_Word and element location data_
____
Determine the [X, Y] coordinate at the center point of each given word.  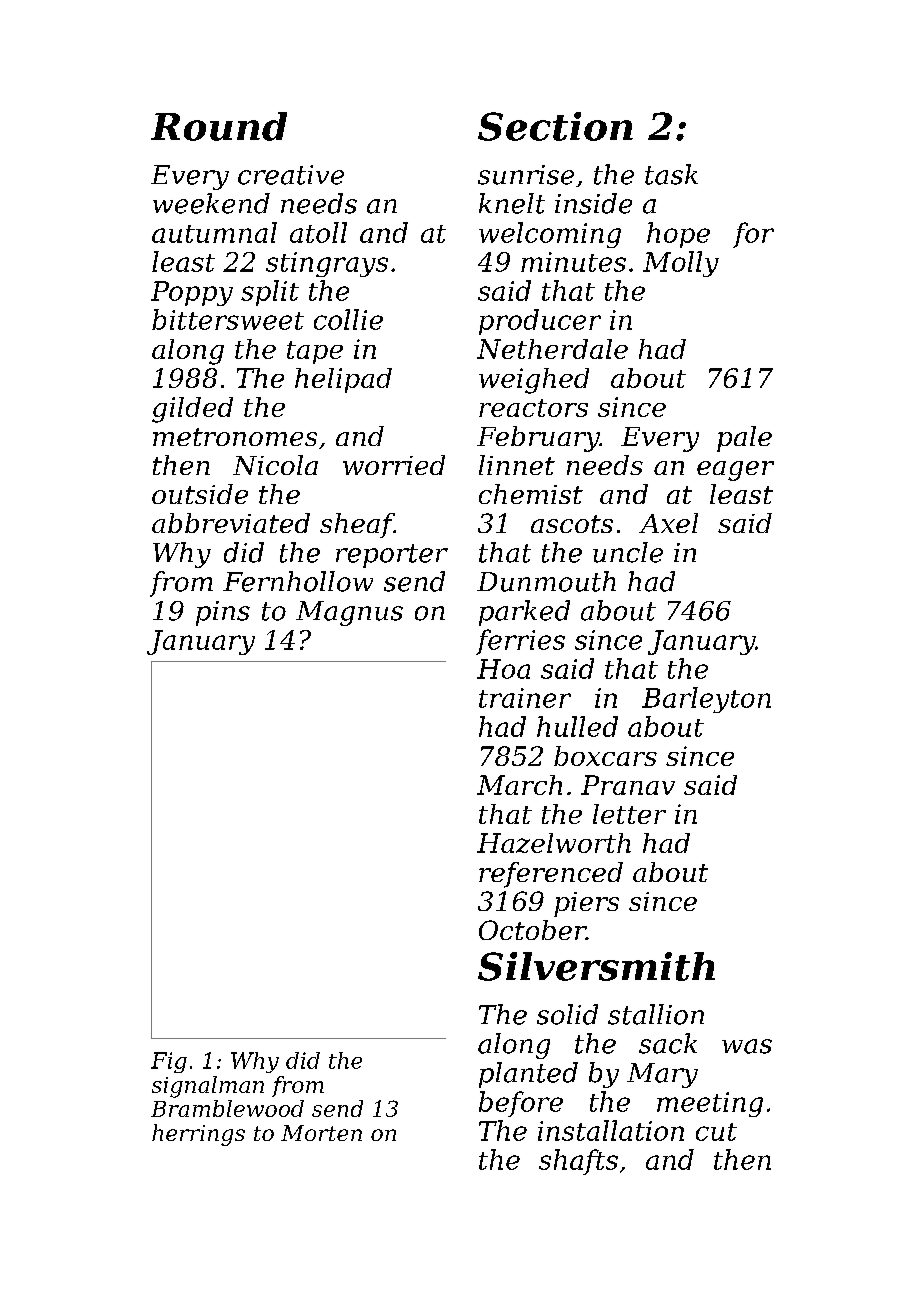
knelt [512, 203]
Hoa [503, 669]
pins [223, 613]
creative [291, 175]
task [671, 174]
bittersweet [228, 319]
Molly [681, 264]
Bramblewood [227, 1108]
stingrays [327, 264]
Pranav [628, 785]
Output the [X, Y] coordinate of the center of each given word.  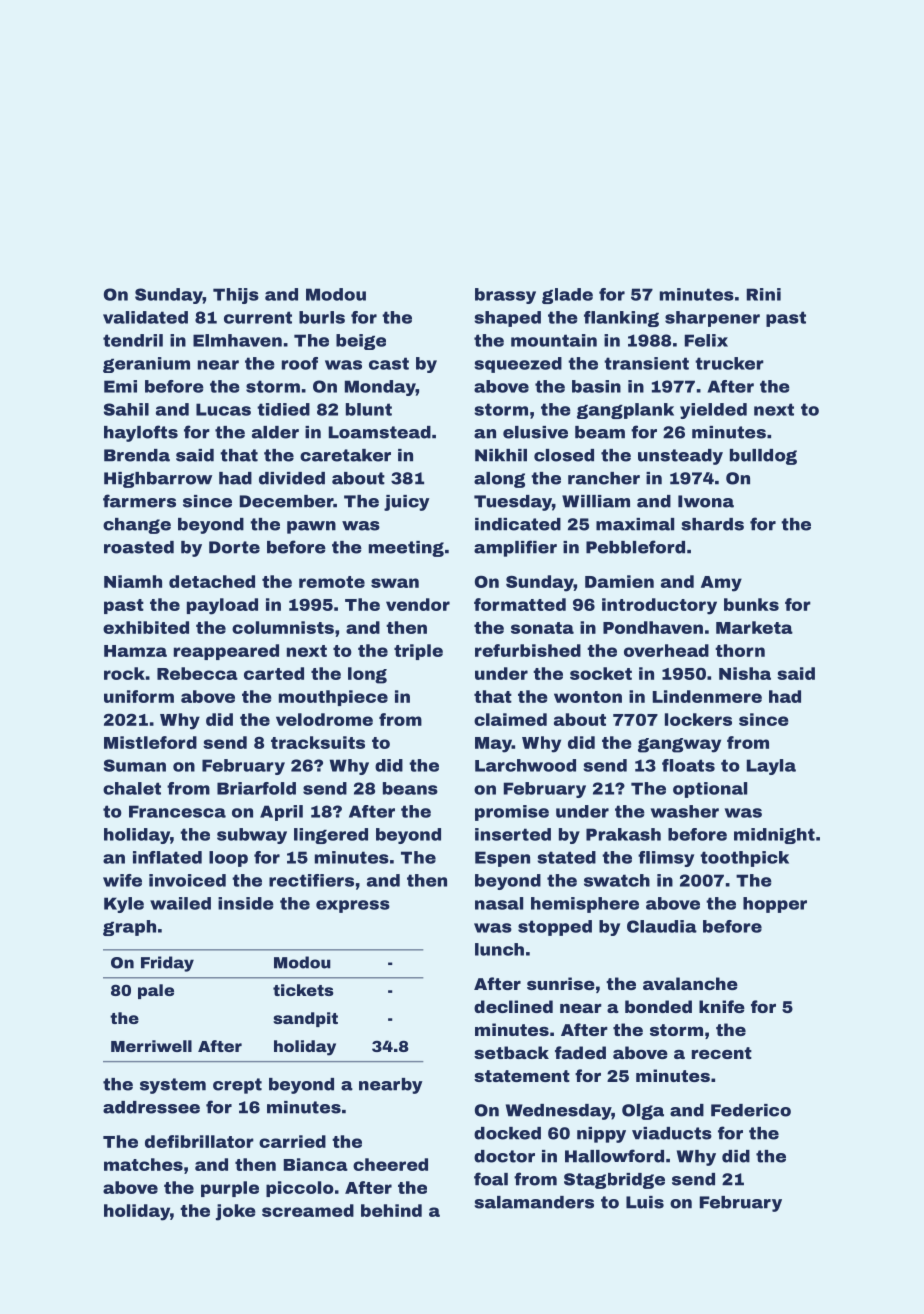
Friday [167, 964]
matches [143, 1164]
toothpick [744, 859]
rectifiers [311, 880]
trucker [729, 363]
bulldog [763, 457]
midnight [774, 836]
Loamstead [380, 432]
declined [513, 1006]
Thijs [236, 296]
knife [722, 1006]
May [493, 745]
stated [566, 857]
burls [322, 317]
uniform [139, 696]
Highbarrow [158, 480]
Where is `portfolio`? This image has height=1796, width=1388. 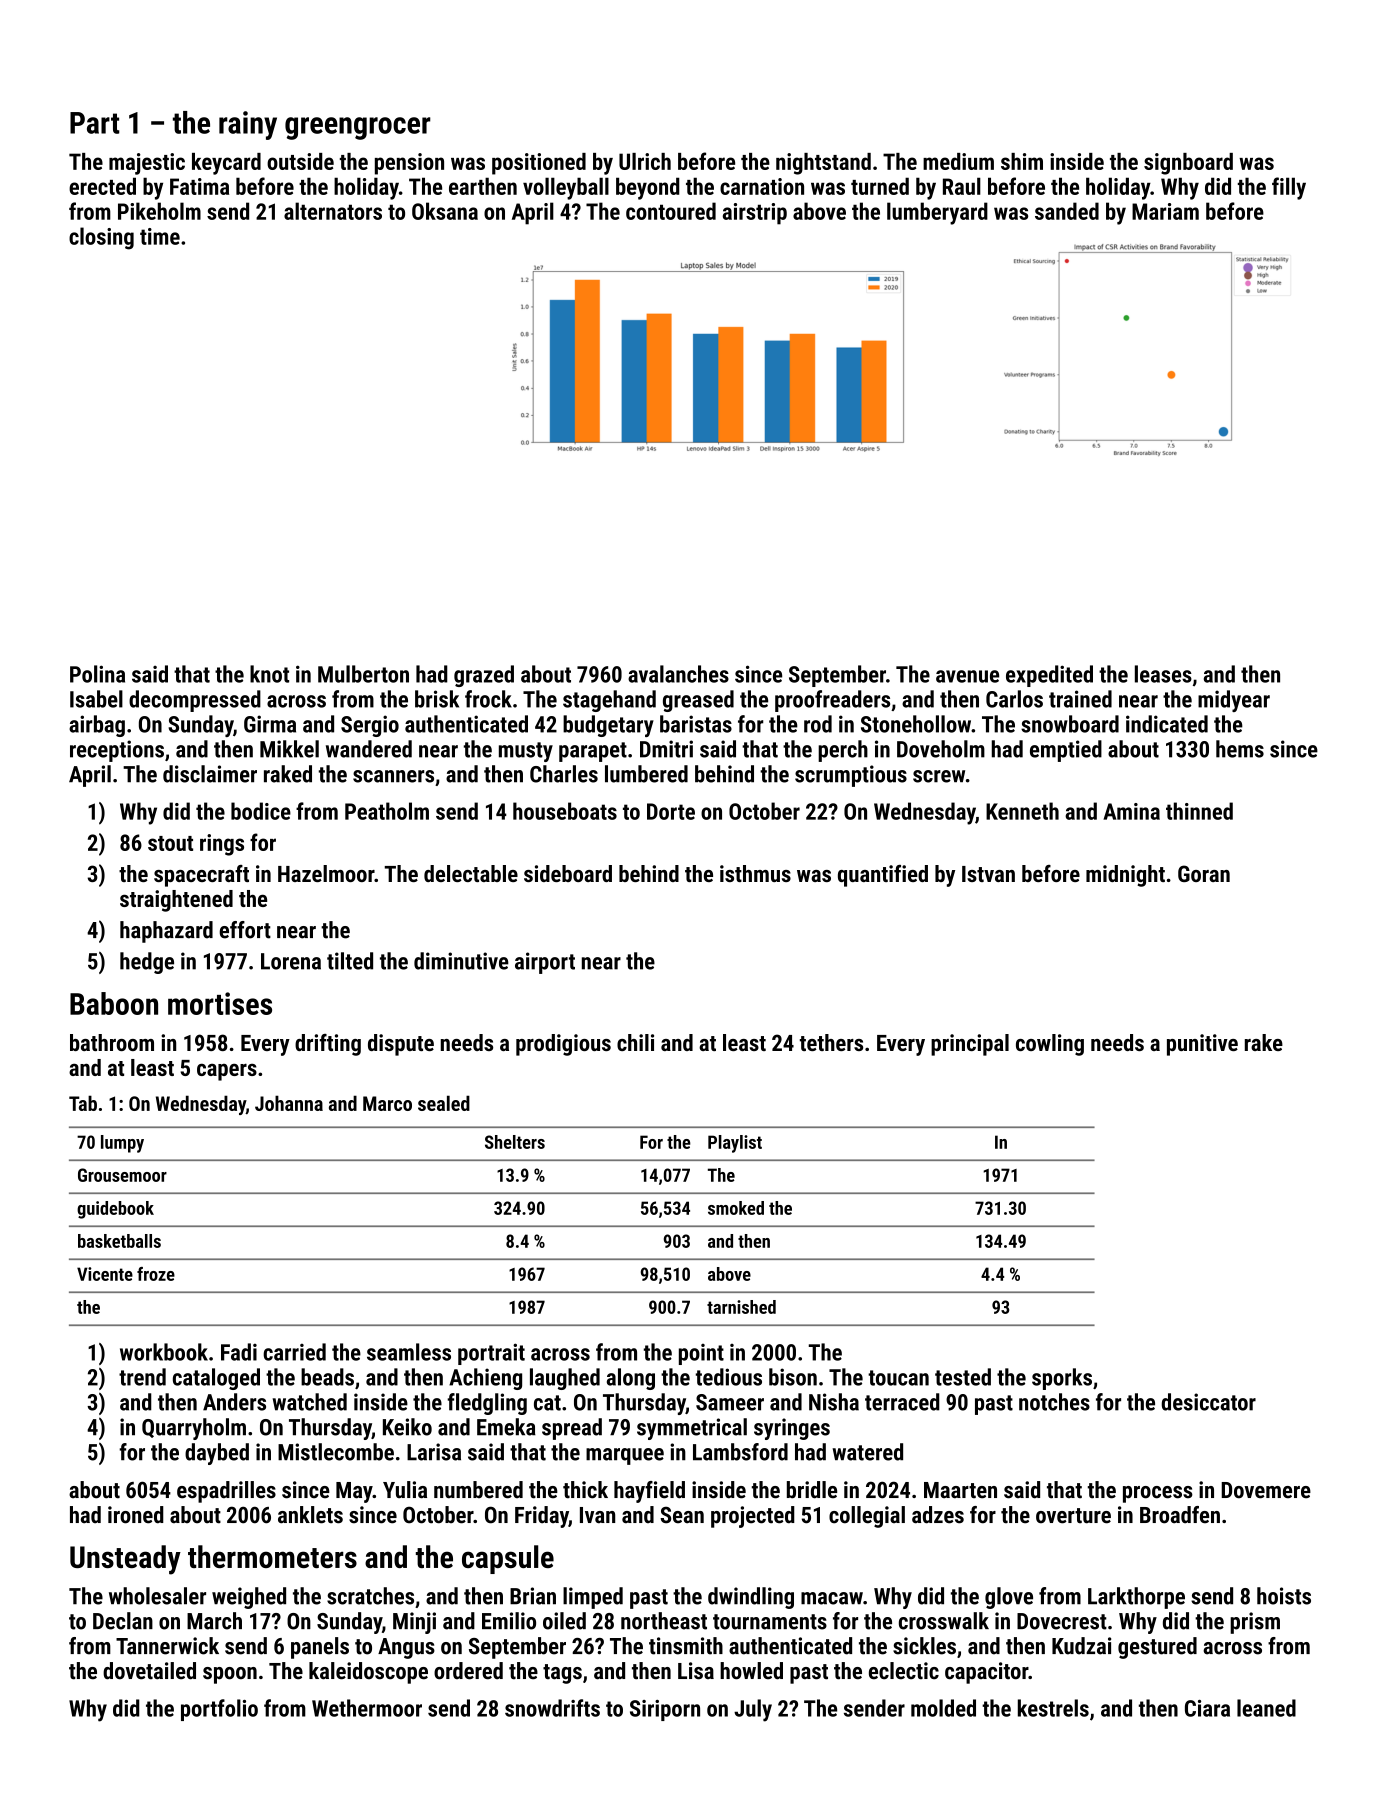
portfolio is located at coordinates (219, 1710).
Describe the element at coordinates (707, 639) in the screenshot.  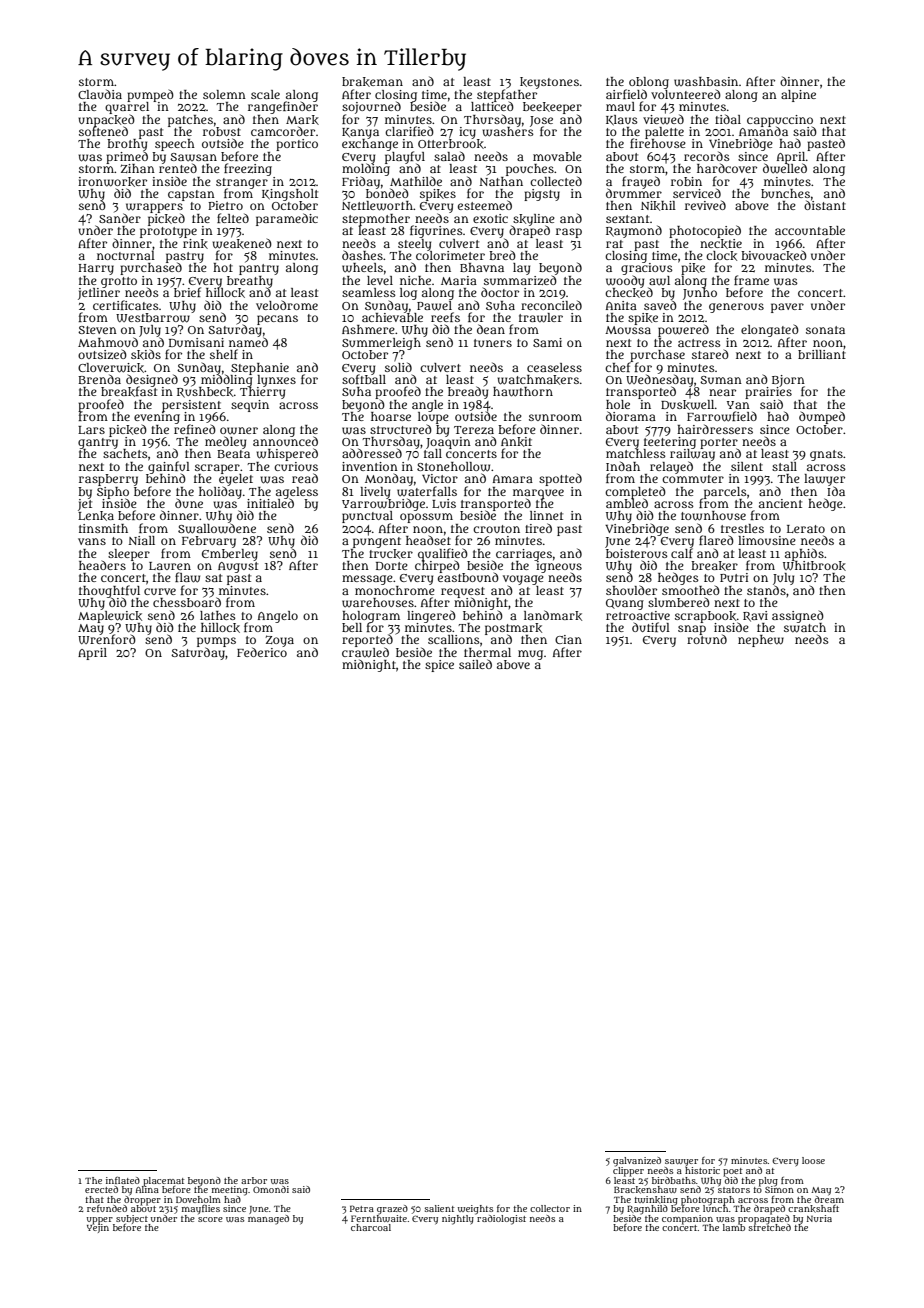
I see `rotund` at that location.
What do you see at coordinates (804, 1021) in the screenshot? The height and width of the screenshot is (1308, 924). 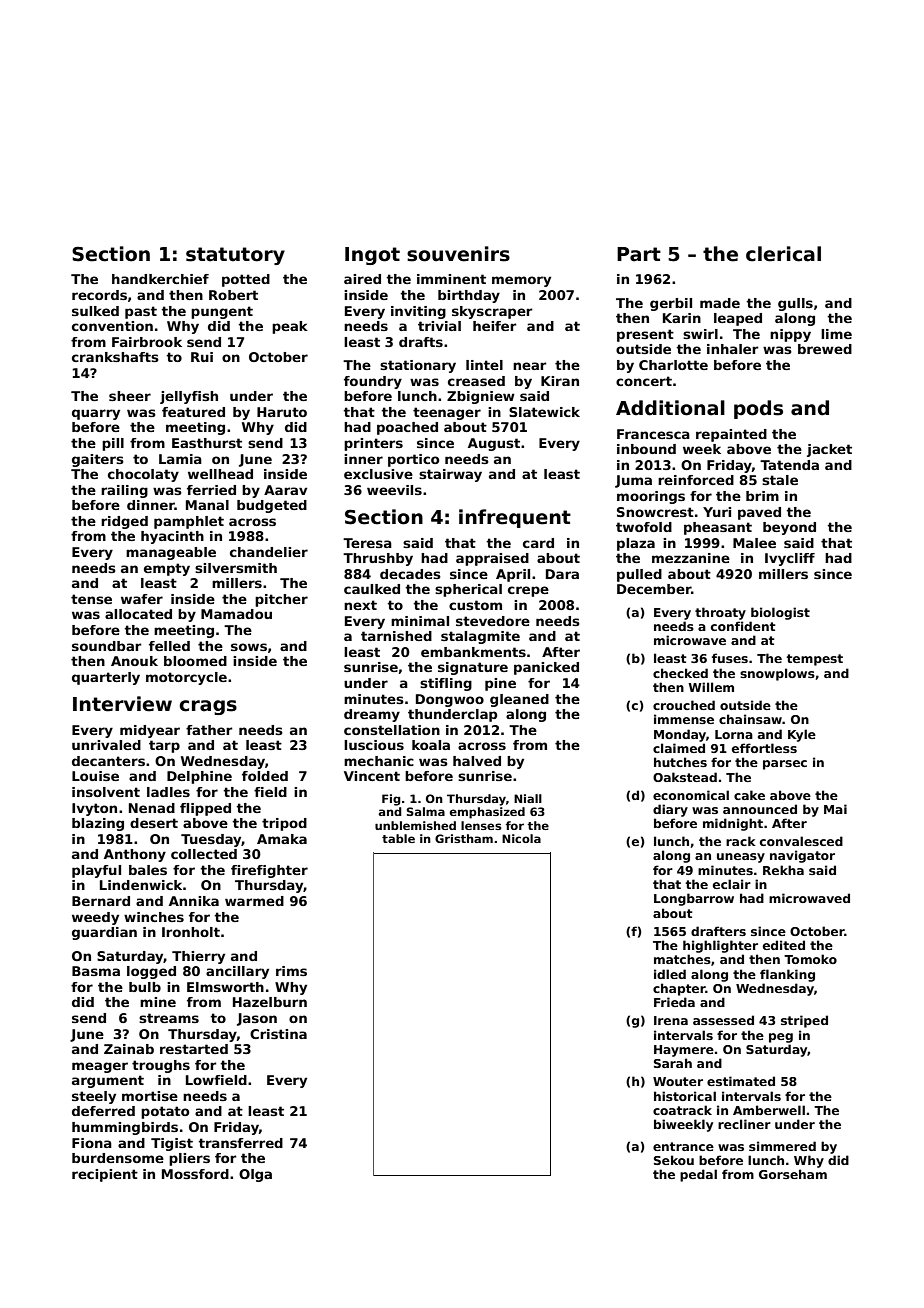 I see `striped` at bounding box center [804, 1021].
____
_WHAT YOU SHOULD DO_
Copy out the records word for word, from the line containing "Hoa [503, 669]" through the line containing "at that location.", including both of those lines. Leave the pictures out.

_WRITTEN RESPONSE_
Hoa [503, 669]
pins [223, 613]
creative [291, 175]
task [671, 174]
bittersweet [228, 319]
Molly [681, 264]
Bramblewood [227, 1108]
stingrays [327, 264]
Pranav [628, 785]
Output the [X, Y] coordinate of the center of each given word.  
Friday [167, 964]
matches [143, 1164]
toothpick [744, 859]
rectifiers [311, 880]
trucker [729, 363]
bulldog [763, 457]
midnight [774, 836]
Loamstead [380, 432]
declined [513, 1006]
Thijs [236, 296]
knife [722, 1006]
May [493, 745]
stated [566, 857]
burls [322, 317]
uniform [139, 696]
Highbarrow [158, 480]
Where is `portfolio`? This image has height=1796, width=1388. 
portfolio is located at coordinates (219, 1710).
Describe the element at coordinates (707, 639) in the screenshot.  
I see `rotund` at that location.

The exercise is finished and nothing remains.